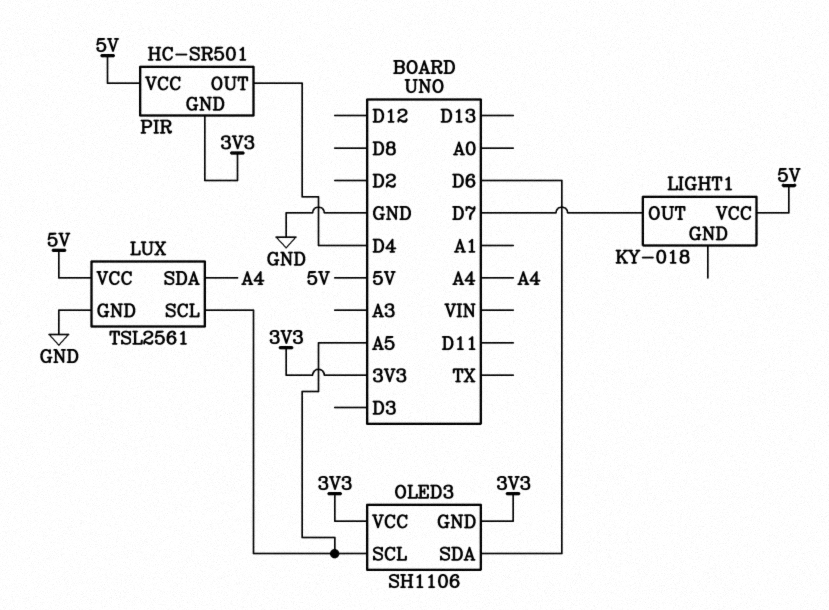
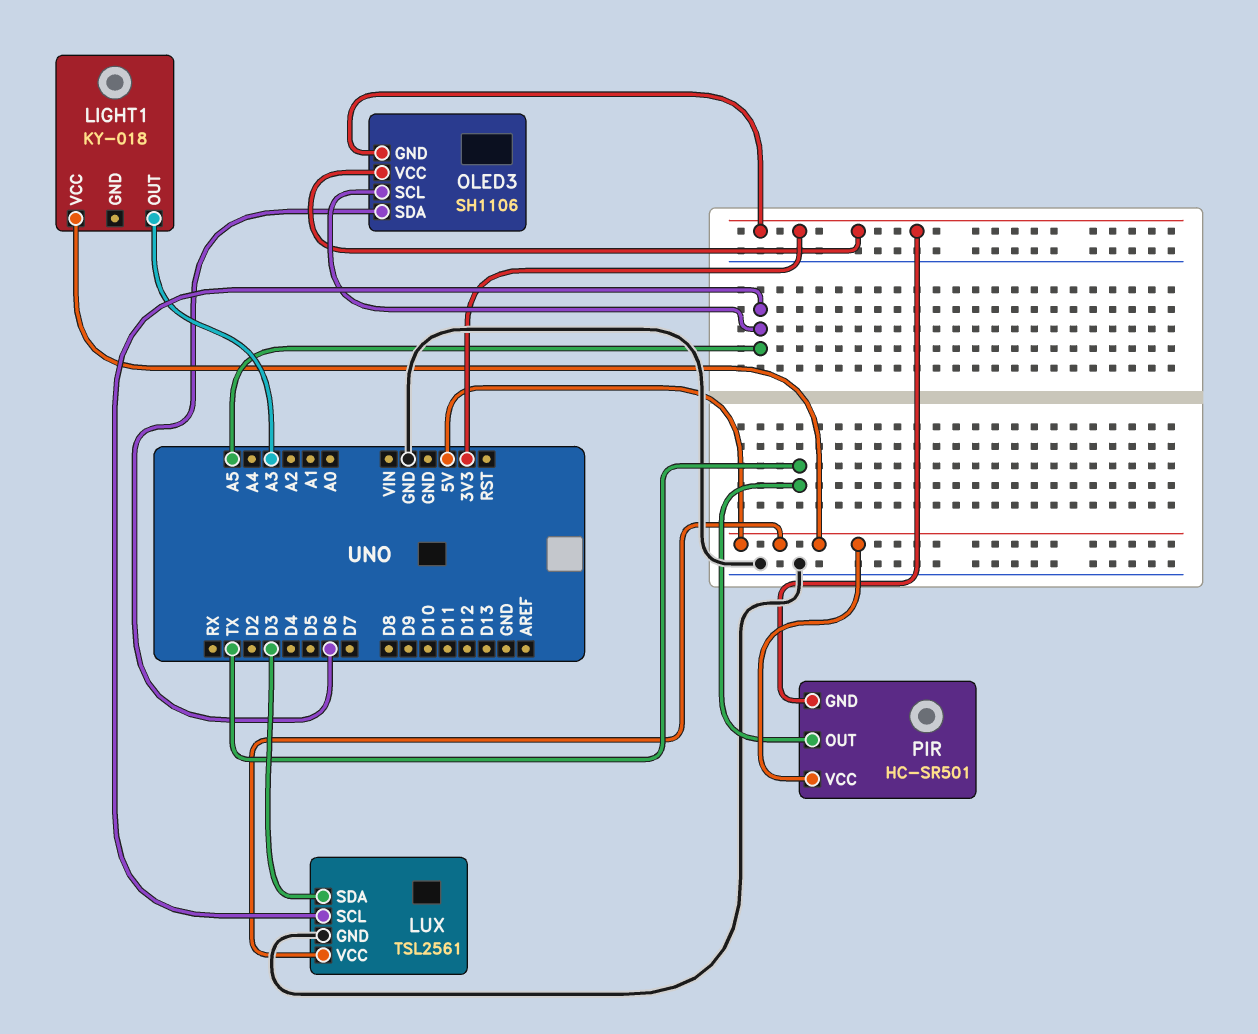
LIGHT1 pin OUT: D7 -> A3
LUX pin SDA: A4 -> D3
PIR pin OUT: D4 -> TX

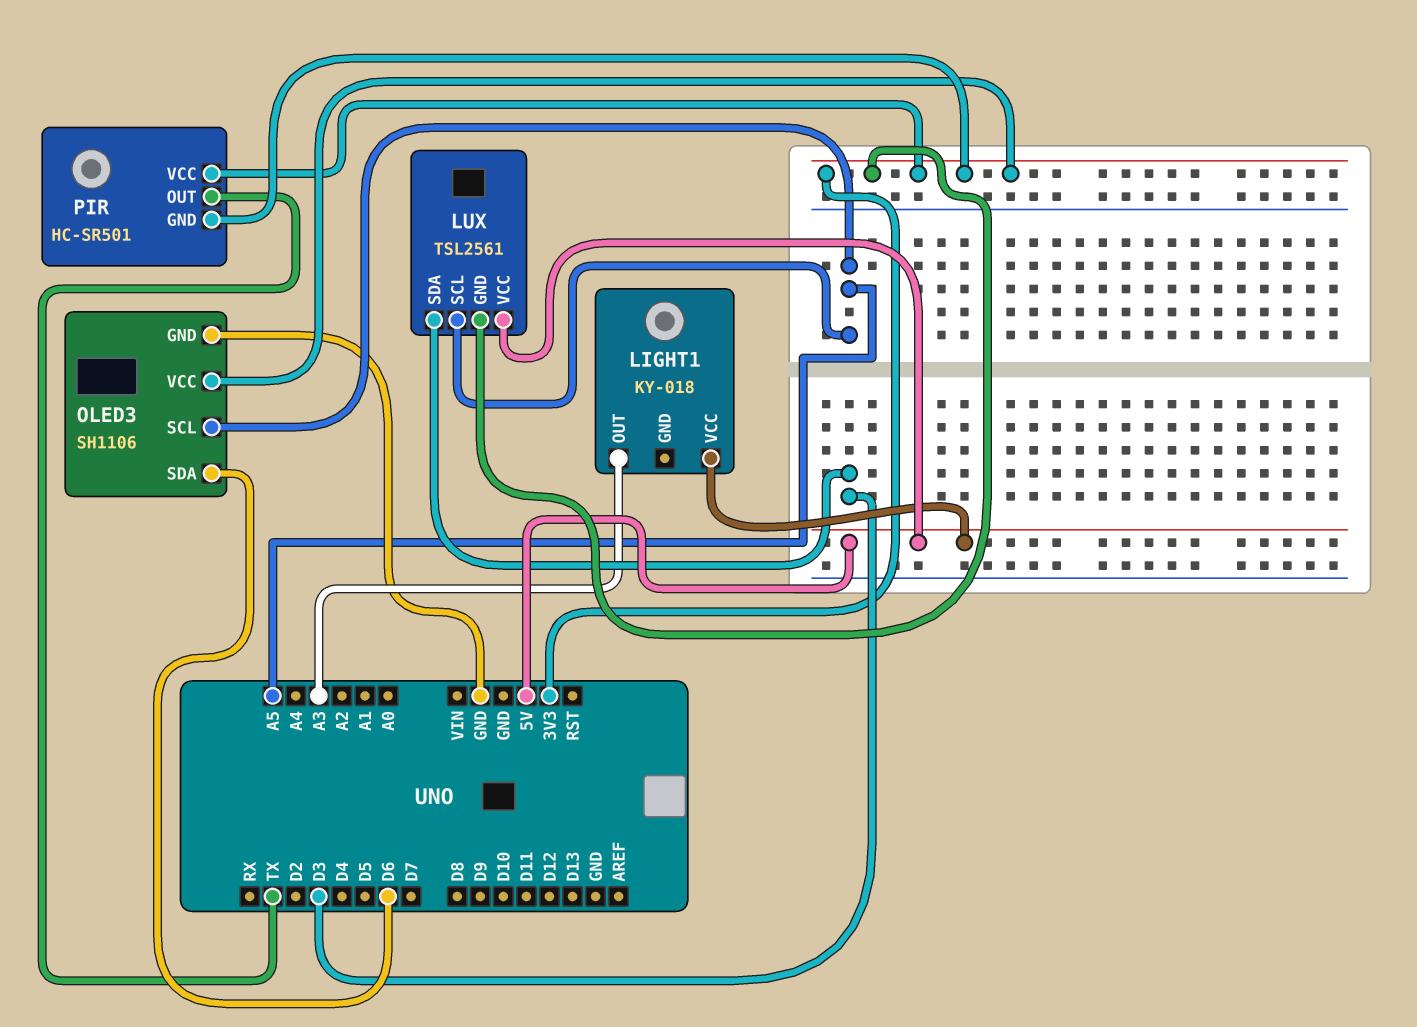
LUX pin GND: GND -> 3V3
OLED3 pin GND: 3V3 -> GND
PIR pin VCC: 5V -> 3V3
☆ ☆ ☆ ☆ ☆
◆ Exercise brief ◆
Please reproduce the listing exactly, leaving out any pictures.

◆ Output ◆
LIGHT1 pin OUT: D7 -> A3
LUX pin SDA: A4 -> D3
PIR pin OUT: D4 -> TX

LUX pin GND: GND -> 3V3
OLED3 pin GND: 3V3 -> GND
PIR pin VCC: 5V -> 3V3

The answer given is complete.